[Stored records]
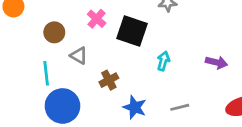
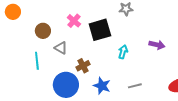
black square: (132, 31) -> (100, 30), turned -35
purple arrow: (217, 62) -> (157, 45), moved
blue circle: (62, 106) -> (66, 85), moved

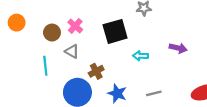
orange circle: (13, 12) -> (17, 23), moved
pink cross: (74, 21) -> (75, 26), moved
cyan arrow: (123, 52) -> (140, 56), turned -104

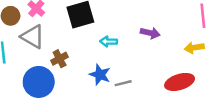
gray triangle: (72, 51) -> (33, 37), size x1.5
blue star: (117, 93) -> (100, 75), moved

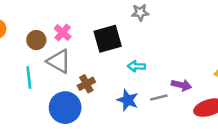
purple arrow: (150, 33) -> (181, 85), moved
gray line: (123, 83) -> (159, 98), moved

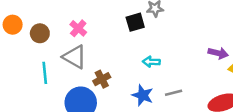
black square: (108, 39) -> (135, 22), moved, size x0.7
brown circle: (36, 40) -> (40, 33), moved
purple arrow: (181, 85) -> (218, 53), moved

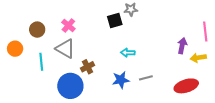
orange circle: (13, 25) -> (15, 49), moved
purple arrow: (218, 53) -> (182, 46), turned -91
blue star: (143, 95) -> (121, 80), turned -30

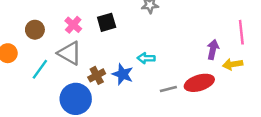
black square: (115, 20) -> (107, 22), moved
cyan line: (41, 62) -> (40, 69), turned 42
blue star: (121, 80) -> (123, 74), moved, turned 30
red ellipse: (186, 86) -> (199, 83), moved

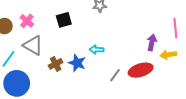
pink cross: (73, 25) -> (27, 21), moved
gray line: (168, 89) -> (115, 75), turned -40
blue circle: (76, 99) -> (17, 83), moved

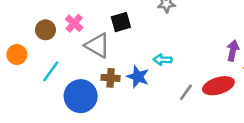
gray triangle: (33, 45) -> (98, 45), moved
brown cross: (56, 64) -> (111, 78), turned 32
blue circle: (17, 83) -> (81, 96), moved

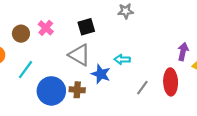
gray triangle: (98, 45) -> (79, 55), moved
brown cross: (111, 78) -> (77, 90), moved
red ellipse: (218, 86) -> (171, 82), turned -75

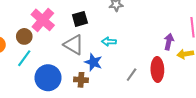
pink cross: (46, 28) -> (43, 20), size x1.6
brown circle: (21, 34) -> (24, 36), moved
cyan arrow: (122, 59) -> (109, 42), moved
brown cross: (77, 90) -> (81, 80), moved

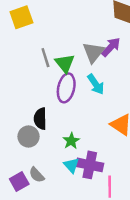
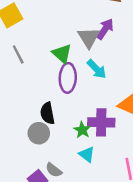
gray line: (45, 58) -> (18, 54), moved
purple cross: (90, 165) -> (101, 122), moved

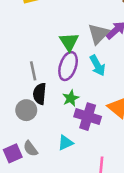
gray line: (18, 54) -> (33, 71), moved
green star: (82, 130) -> (71, 98), moved
cyan triangle: (87, 154) -> (66, 143), turned 42

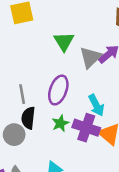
green triangle: (69, 42) -> (64, 41), moved
cyan arrow: (97, 65) -> (96, 105), moved
purple cross: (88, 117) -> (86, 128), moved

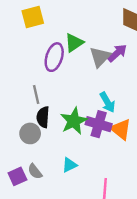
green triangle: (64, 41) -> (74, 43), turned 30
purple ellipse: (58, 90) -> (54, 57), moved
green star: (60, 123) -> (74, 121), size x1.6

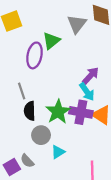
purple arrow: (117, 53) -> (91, 76), moved
gray triangle: (100, 57) -> (77, 24), moved
gray circle: (30, 133) -> (41, 135), moved

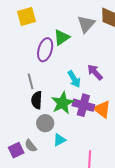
purple arrow: (91, 76) -> (95, 72), turned -90
cyan arrow: (87, 92) -> (74, 79), moved

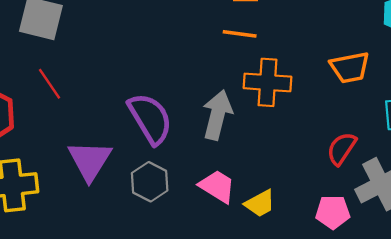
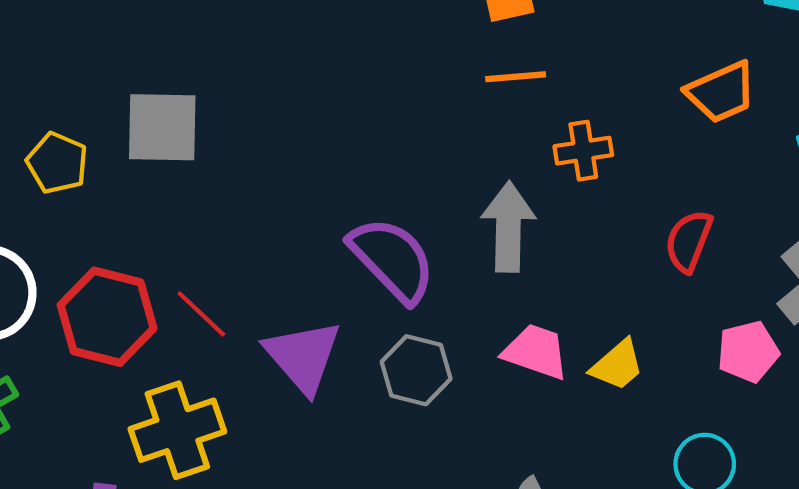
orange cross: (268, 82) -> (583, 151), size x0.7
red line: (50, 84) -> (201, 314), moved
red semicircle: (342, 149) -> (689, 241), moved

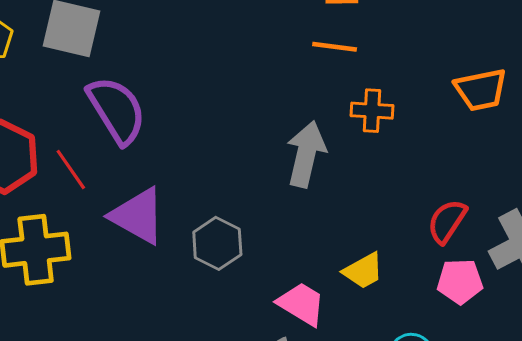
red semicircle: (689, 241) -> (447, 221), moved
purple semicircle: (392, 260) -> (117, 110), moved
pink trapezoid: (536, 352) -> (301, 304), moved
purple triangle: (303, 356) -> (138, 216), turned -32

* [DIRECTIONS] Here the job is to print all the data exactly, skipping any image.

* [RESPONSE BOX]
black square: (132, 31) -> (100, 30), turned -35
purple arrow: (217, 62) -> (157, 45), moved
blue circle: (62, 106) -> (66, 85), moved

orange circle: (13, 12) -> (17, 23), moved
pink cross: (74, 21) -> (75, 26), moved
cyan arrow: (123, 52) -> (140, 56), turned -104

gray triangle: (72, 51) -> (33, 37), size x1.5
blue star: (117, 93) -> (100, 75), moved

purple arrow: (150, 33) -> (181, 85), moved
gray line: (123, 83) -> (159, 98), moved

black square: (108, 39) -> (135, 22), moved, size x0.7
brown circle: (36, 40) -> (40, 33), moved
purple arrow: (181, 85) -> (218, 53), moved

orange circle: (13, 25) -> (15, 49), moved
purple arrow: (218, 53) -> (182, 46), turned -91
blue star: (143, 95) -> (121, 80), turned -30

black square: (115, 20) -> (107, 22), moved
cyan line: (41, 62) -> (40, 69), turned 42
blue star: (121, 80) -> (123, 74), moved, turned 30
red ellipse: (186, 86) -> (199, 83), moved

pink cross: (73, 25) -> (27, 21), moved
gray line: (168, 89) -> (115, 75), turned -40
blue circle: (76, 99) -> (17, 83), moved

gray triangle: (33, 45) -> (98, 45), moved
brown cross: (56, 64) -> (111, 78), turned 32
blue circle: (17, 83) -> (81, 96), moved

gray triangle: (98, 45) -> (79, 55), moved
brown cross: (111, 78) -> (77, 90), moved
red ellipse: (218, 86) -> (171, 82), turned -75

pink cross: (46, 28) -> (43, 20), size x1.6
brown circle: (21, 34) -> (24, 36), moved
cyan arrow: (122, 59) -> (109, 42), moved
brown cross: (77, 90) -> (81, 80), moved

gray line: (45, 58) -> (18, 54), moved
purple cross: (90, 165) -> (101, 122), moved

gray line: (18, 54) -> (33, 71), moved
green star: (82, 130) -> (71, 98), moved
cyan triangle: (87, 154) -> (66, 143), turned 42

green triangle: (69, 42) -> (64, 41), moved
cyan arrow: (97, 65) -> (96, 105), moved
purple cross: (88, 117) -> (86, 128), moved

green triangle: (64, 41) -> (74, 43), turned 30
purple ellipse: (58, 90) -> (54, 57), moved
green star: (60, 123) -> (74, 121), size x1.6

purple arrow: (117, 53) -> (91, 76), moved
gray triangle: (100, 57) -> (77, 24), moved
gray circle: (30, 133) -> (41, 135), moved

purple arrow: (91, 76) -> (95, 72), turned -90
cyan arrow: (87, 92) -> (74, 79), moved

orange cross: (268, 82) -> (583, 151), size x0.7
red line: (50, 84) -> (201, 314), moved
red semicircle: (342, 149) -> (689, 241), moved

red semicircle: (689, 241) -> (447, 221), moved
purple semicircle: (392, 260) -> (117, 110), moved
pink trapezoid: (536, 352) -> (301, 304), moved
purple triangle: (303, 356) -> (138, 216), turned -32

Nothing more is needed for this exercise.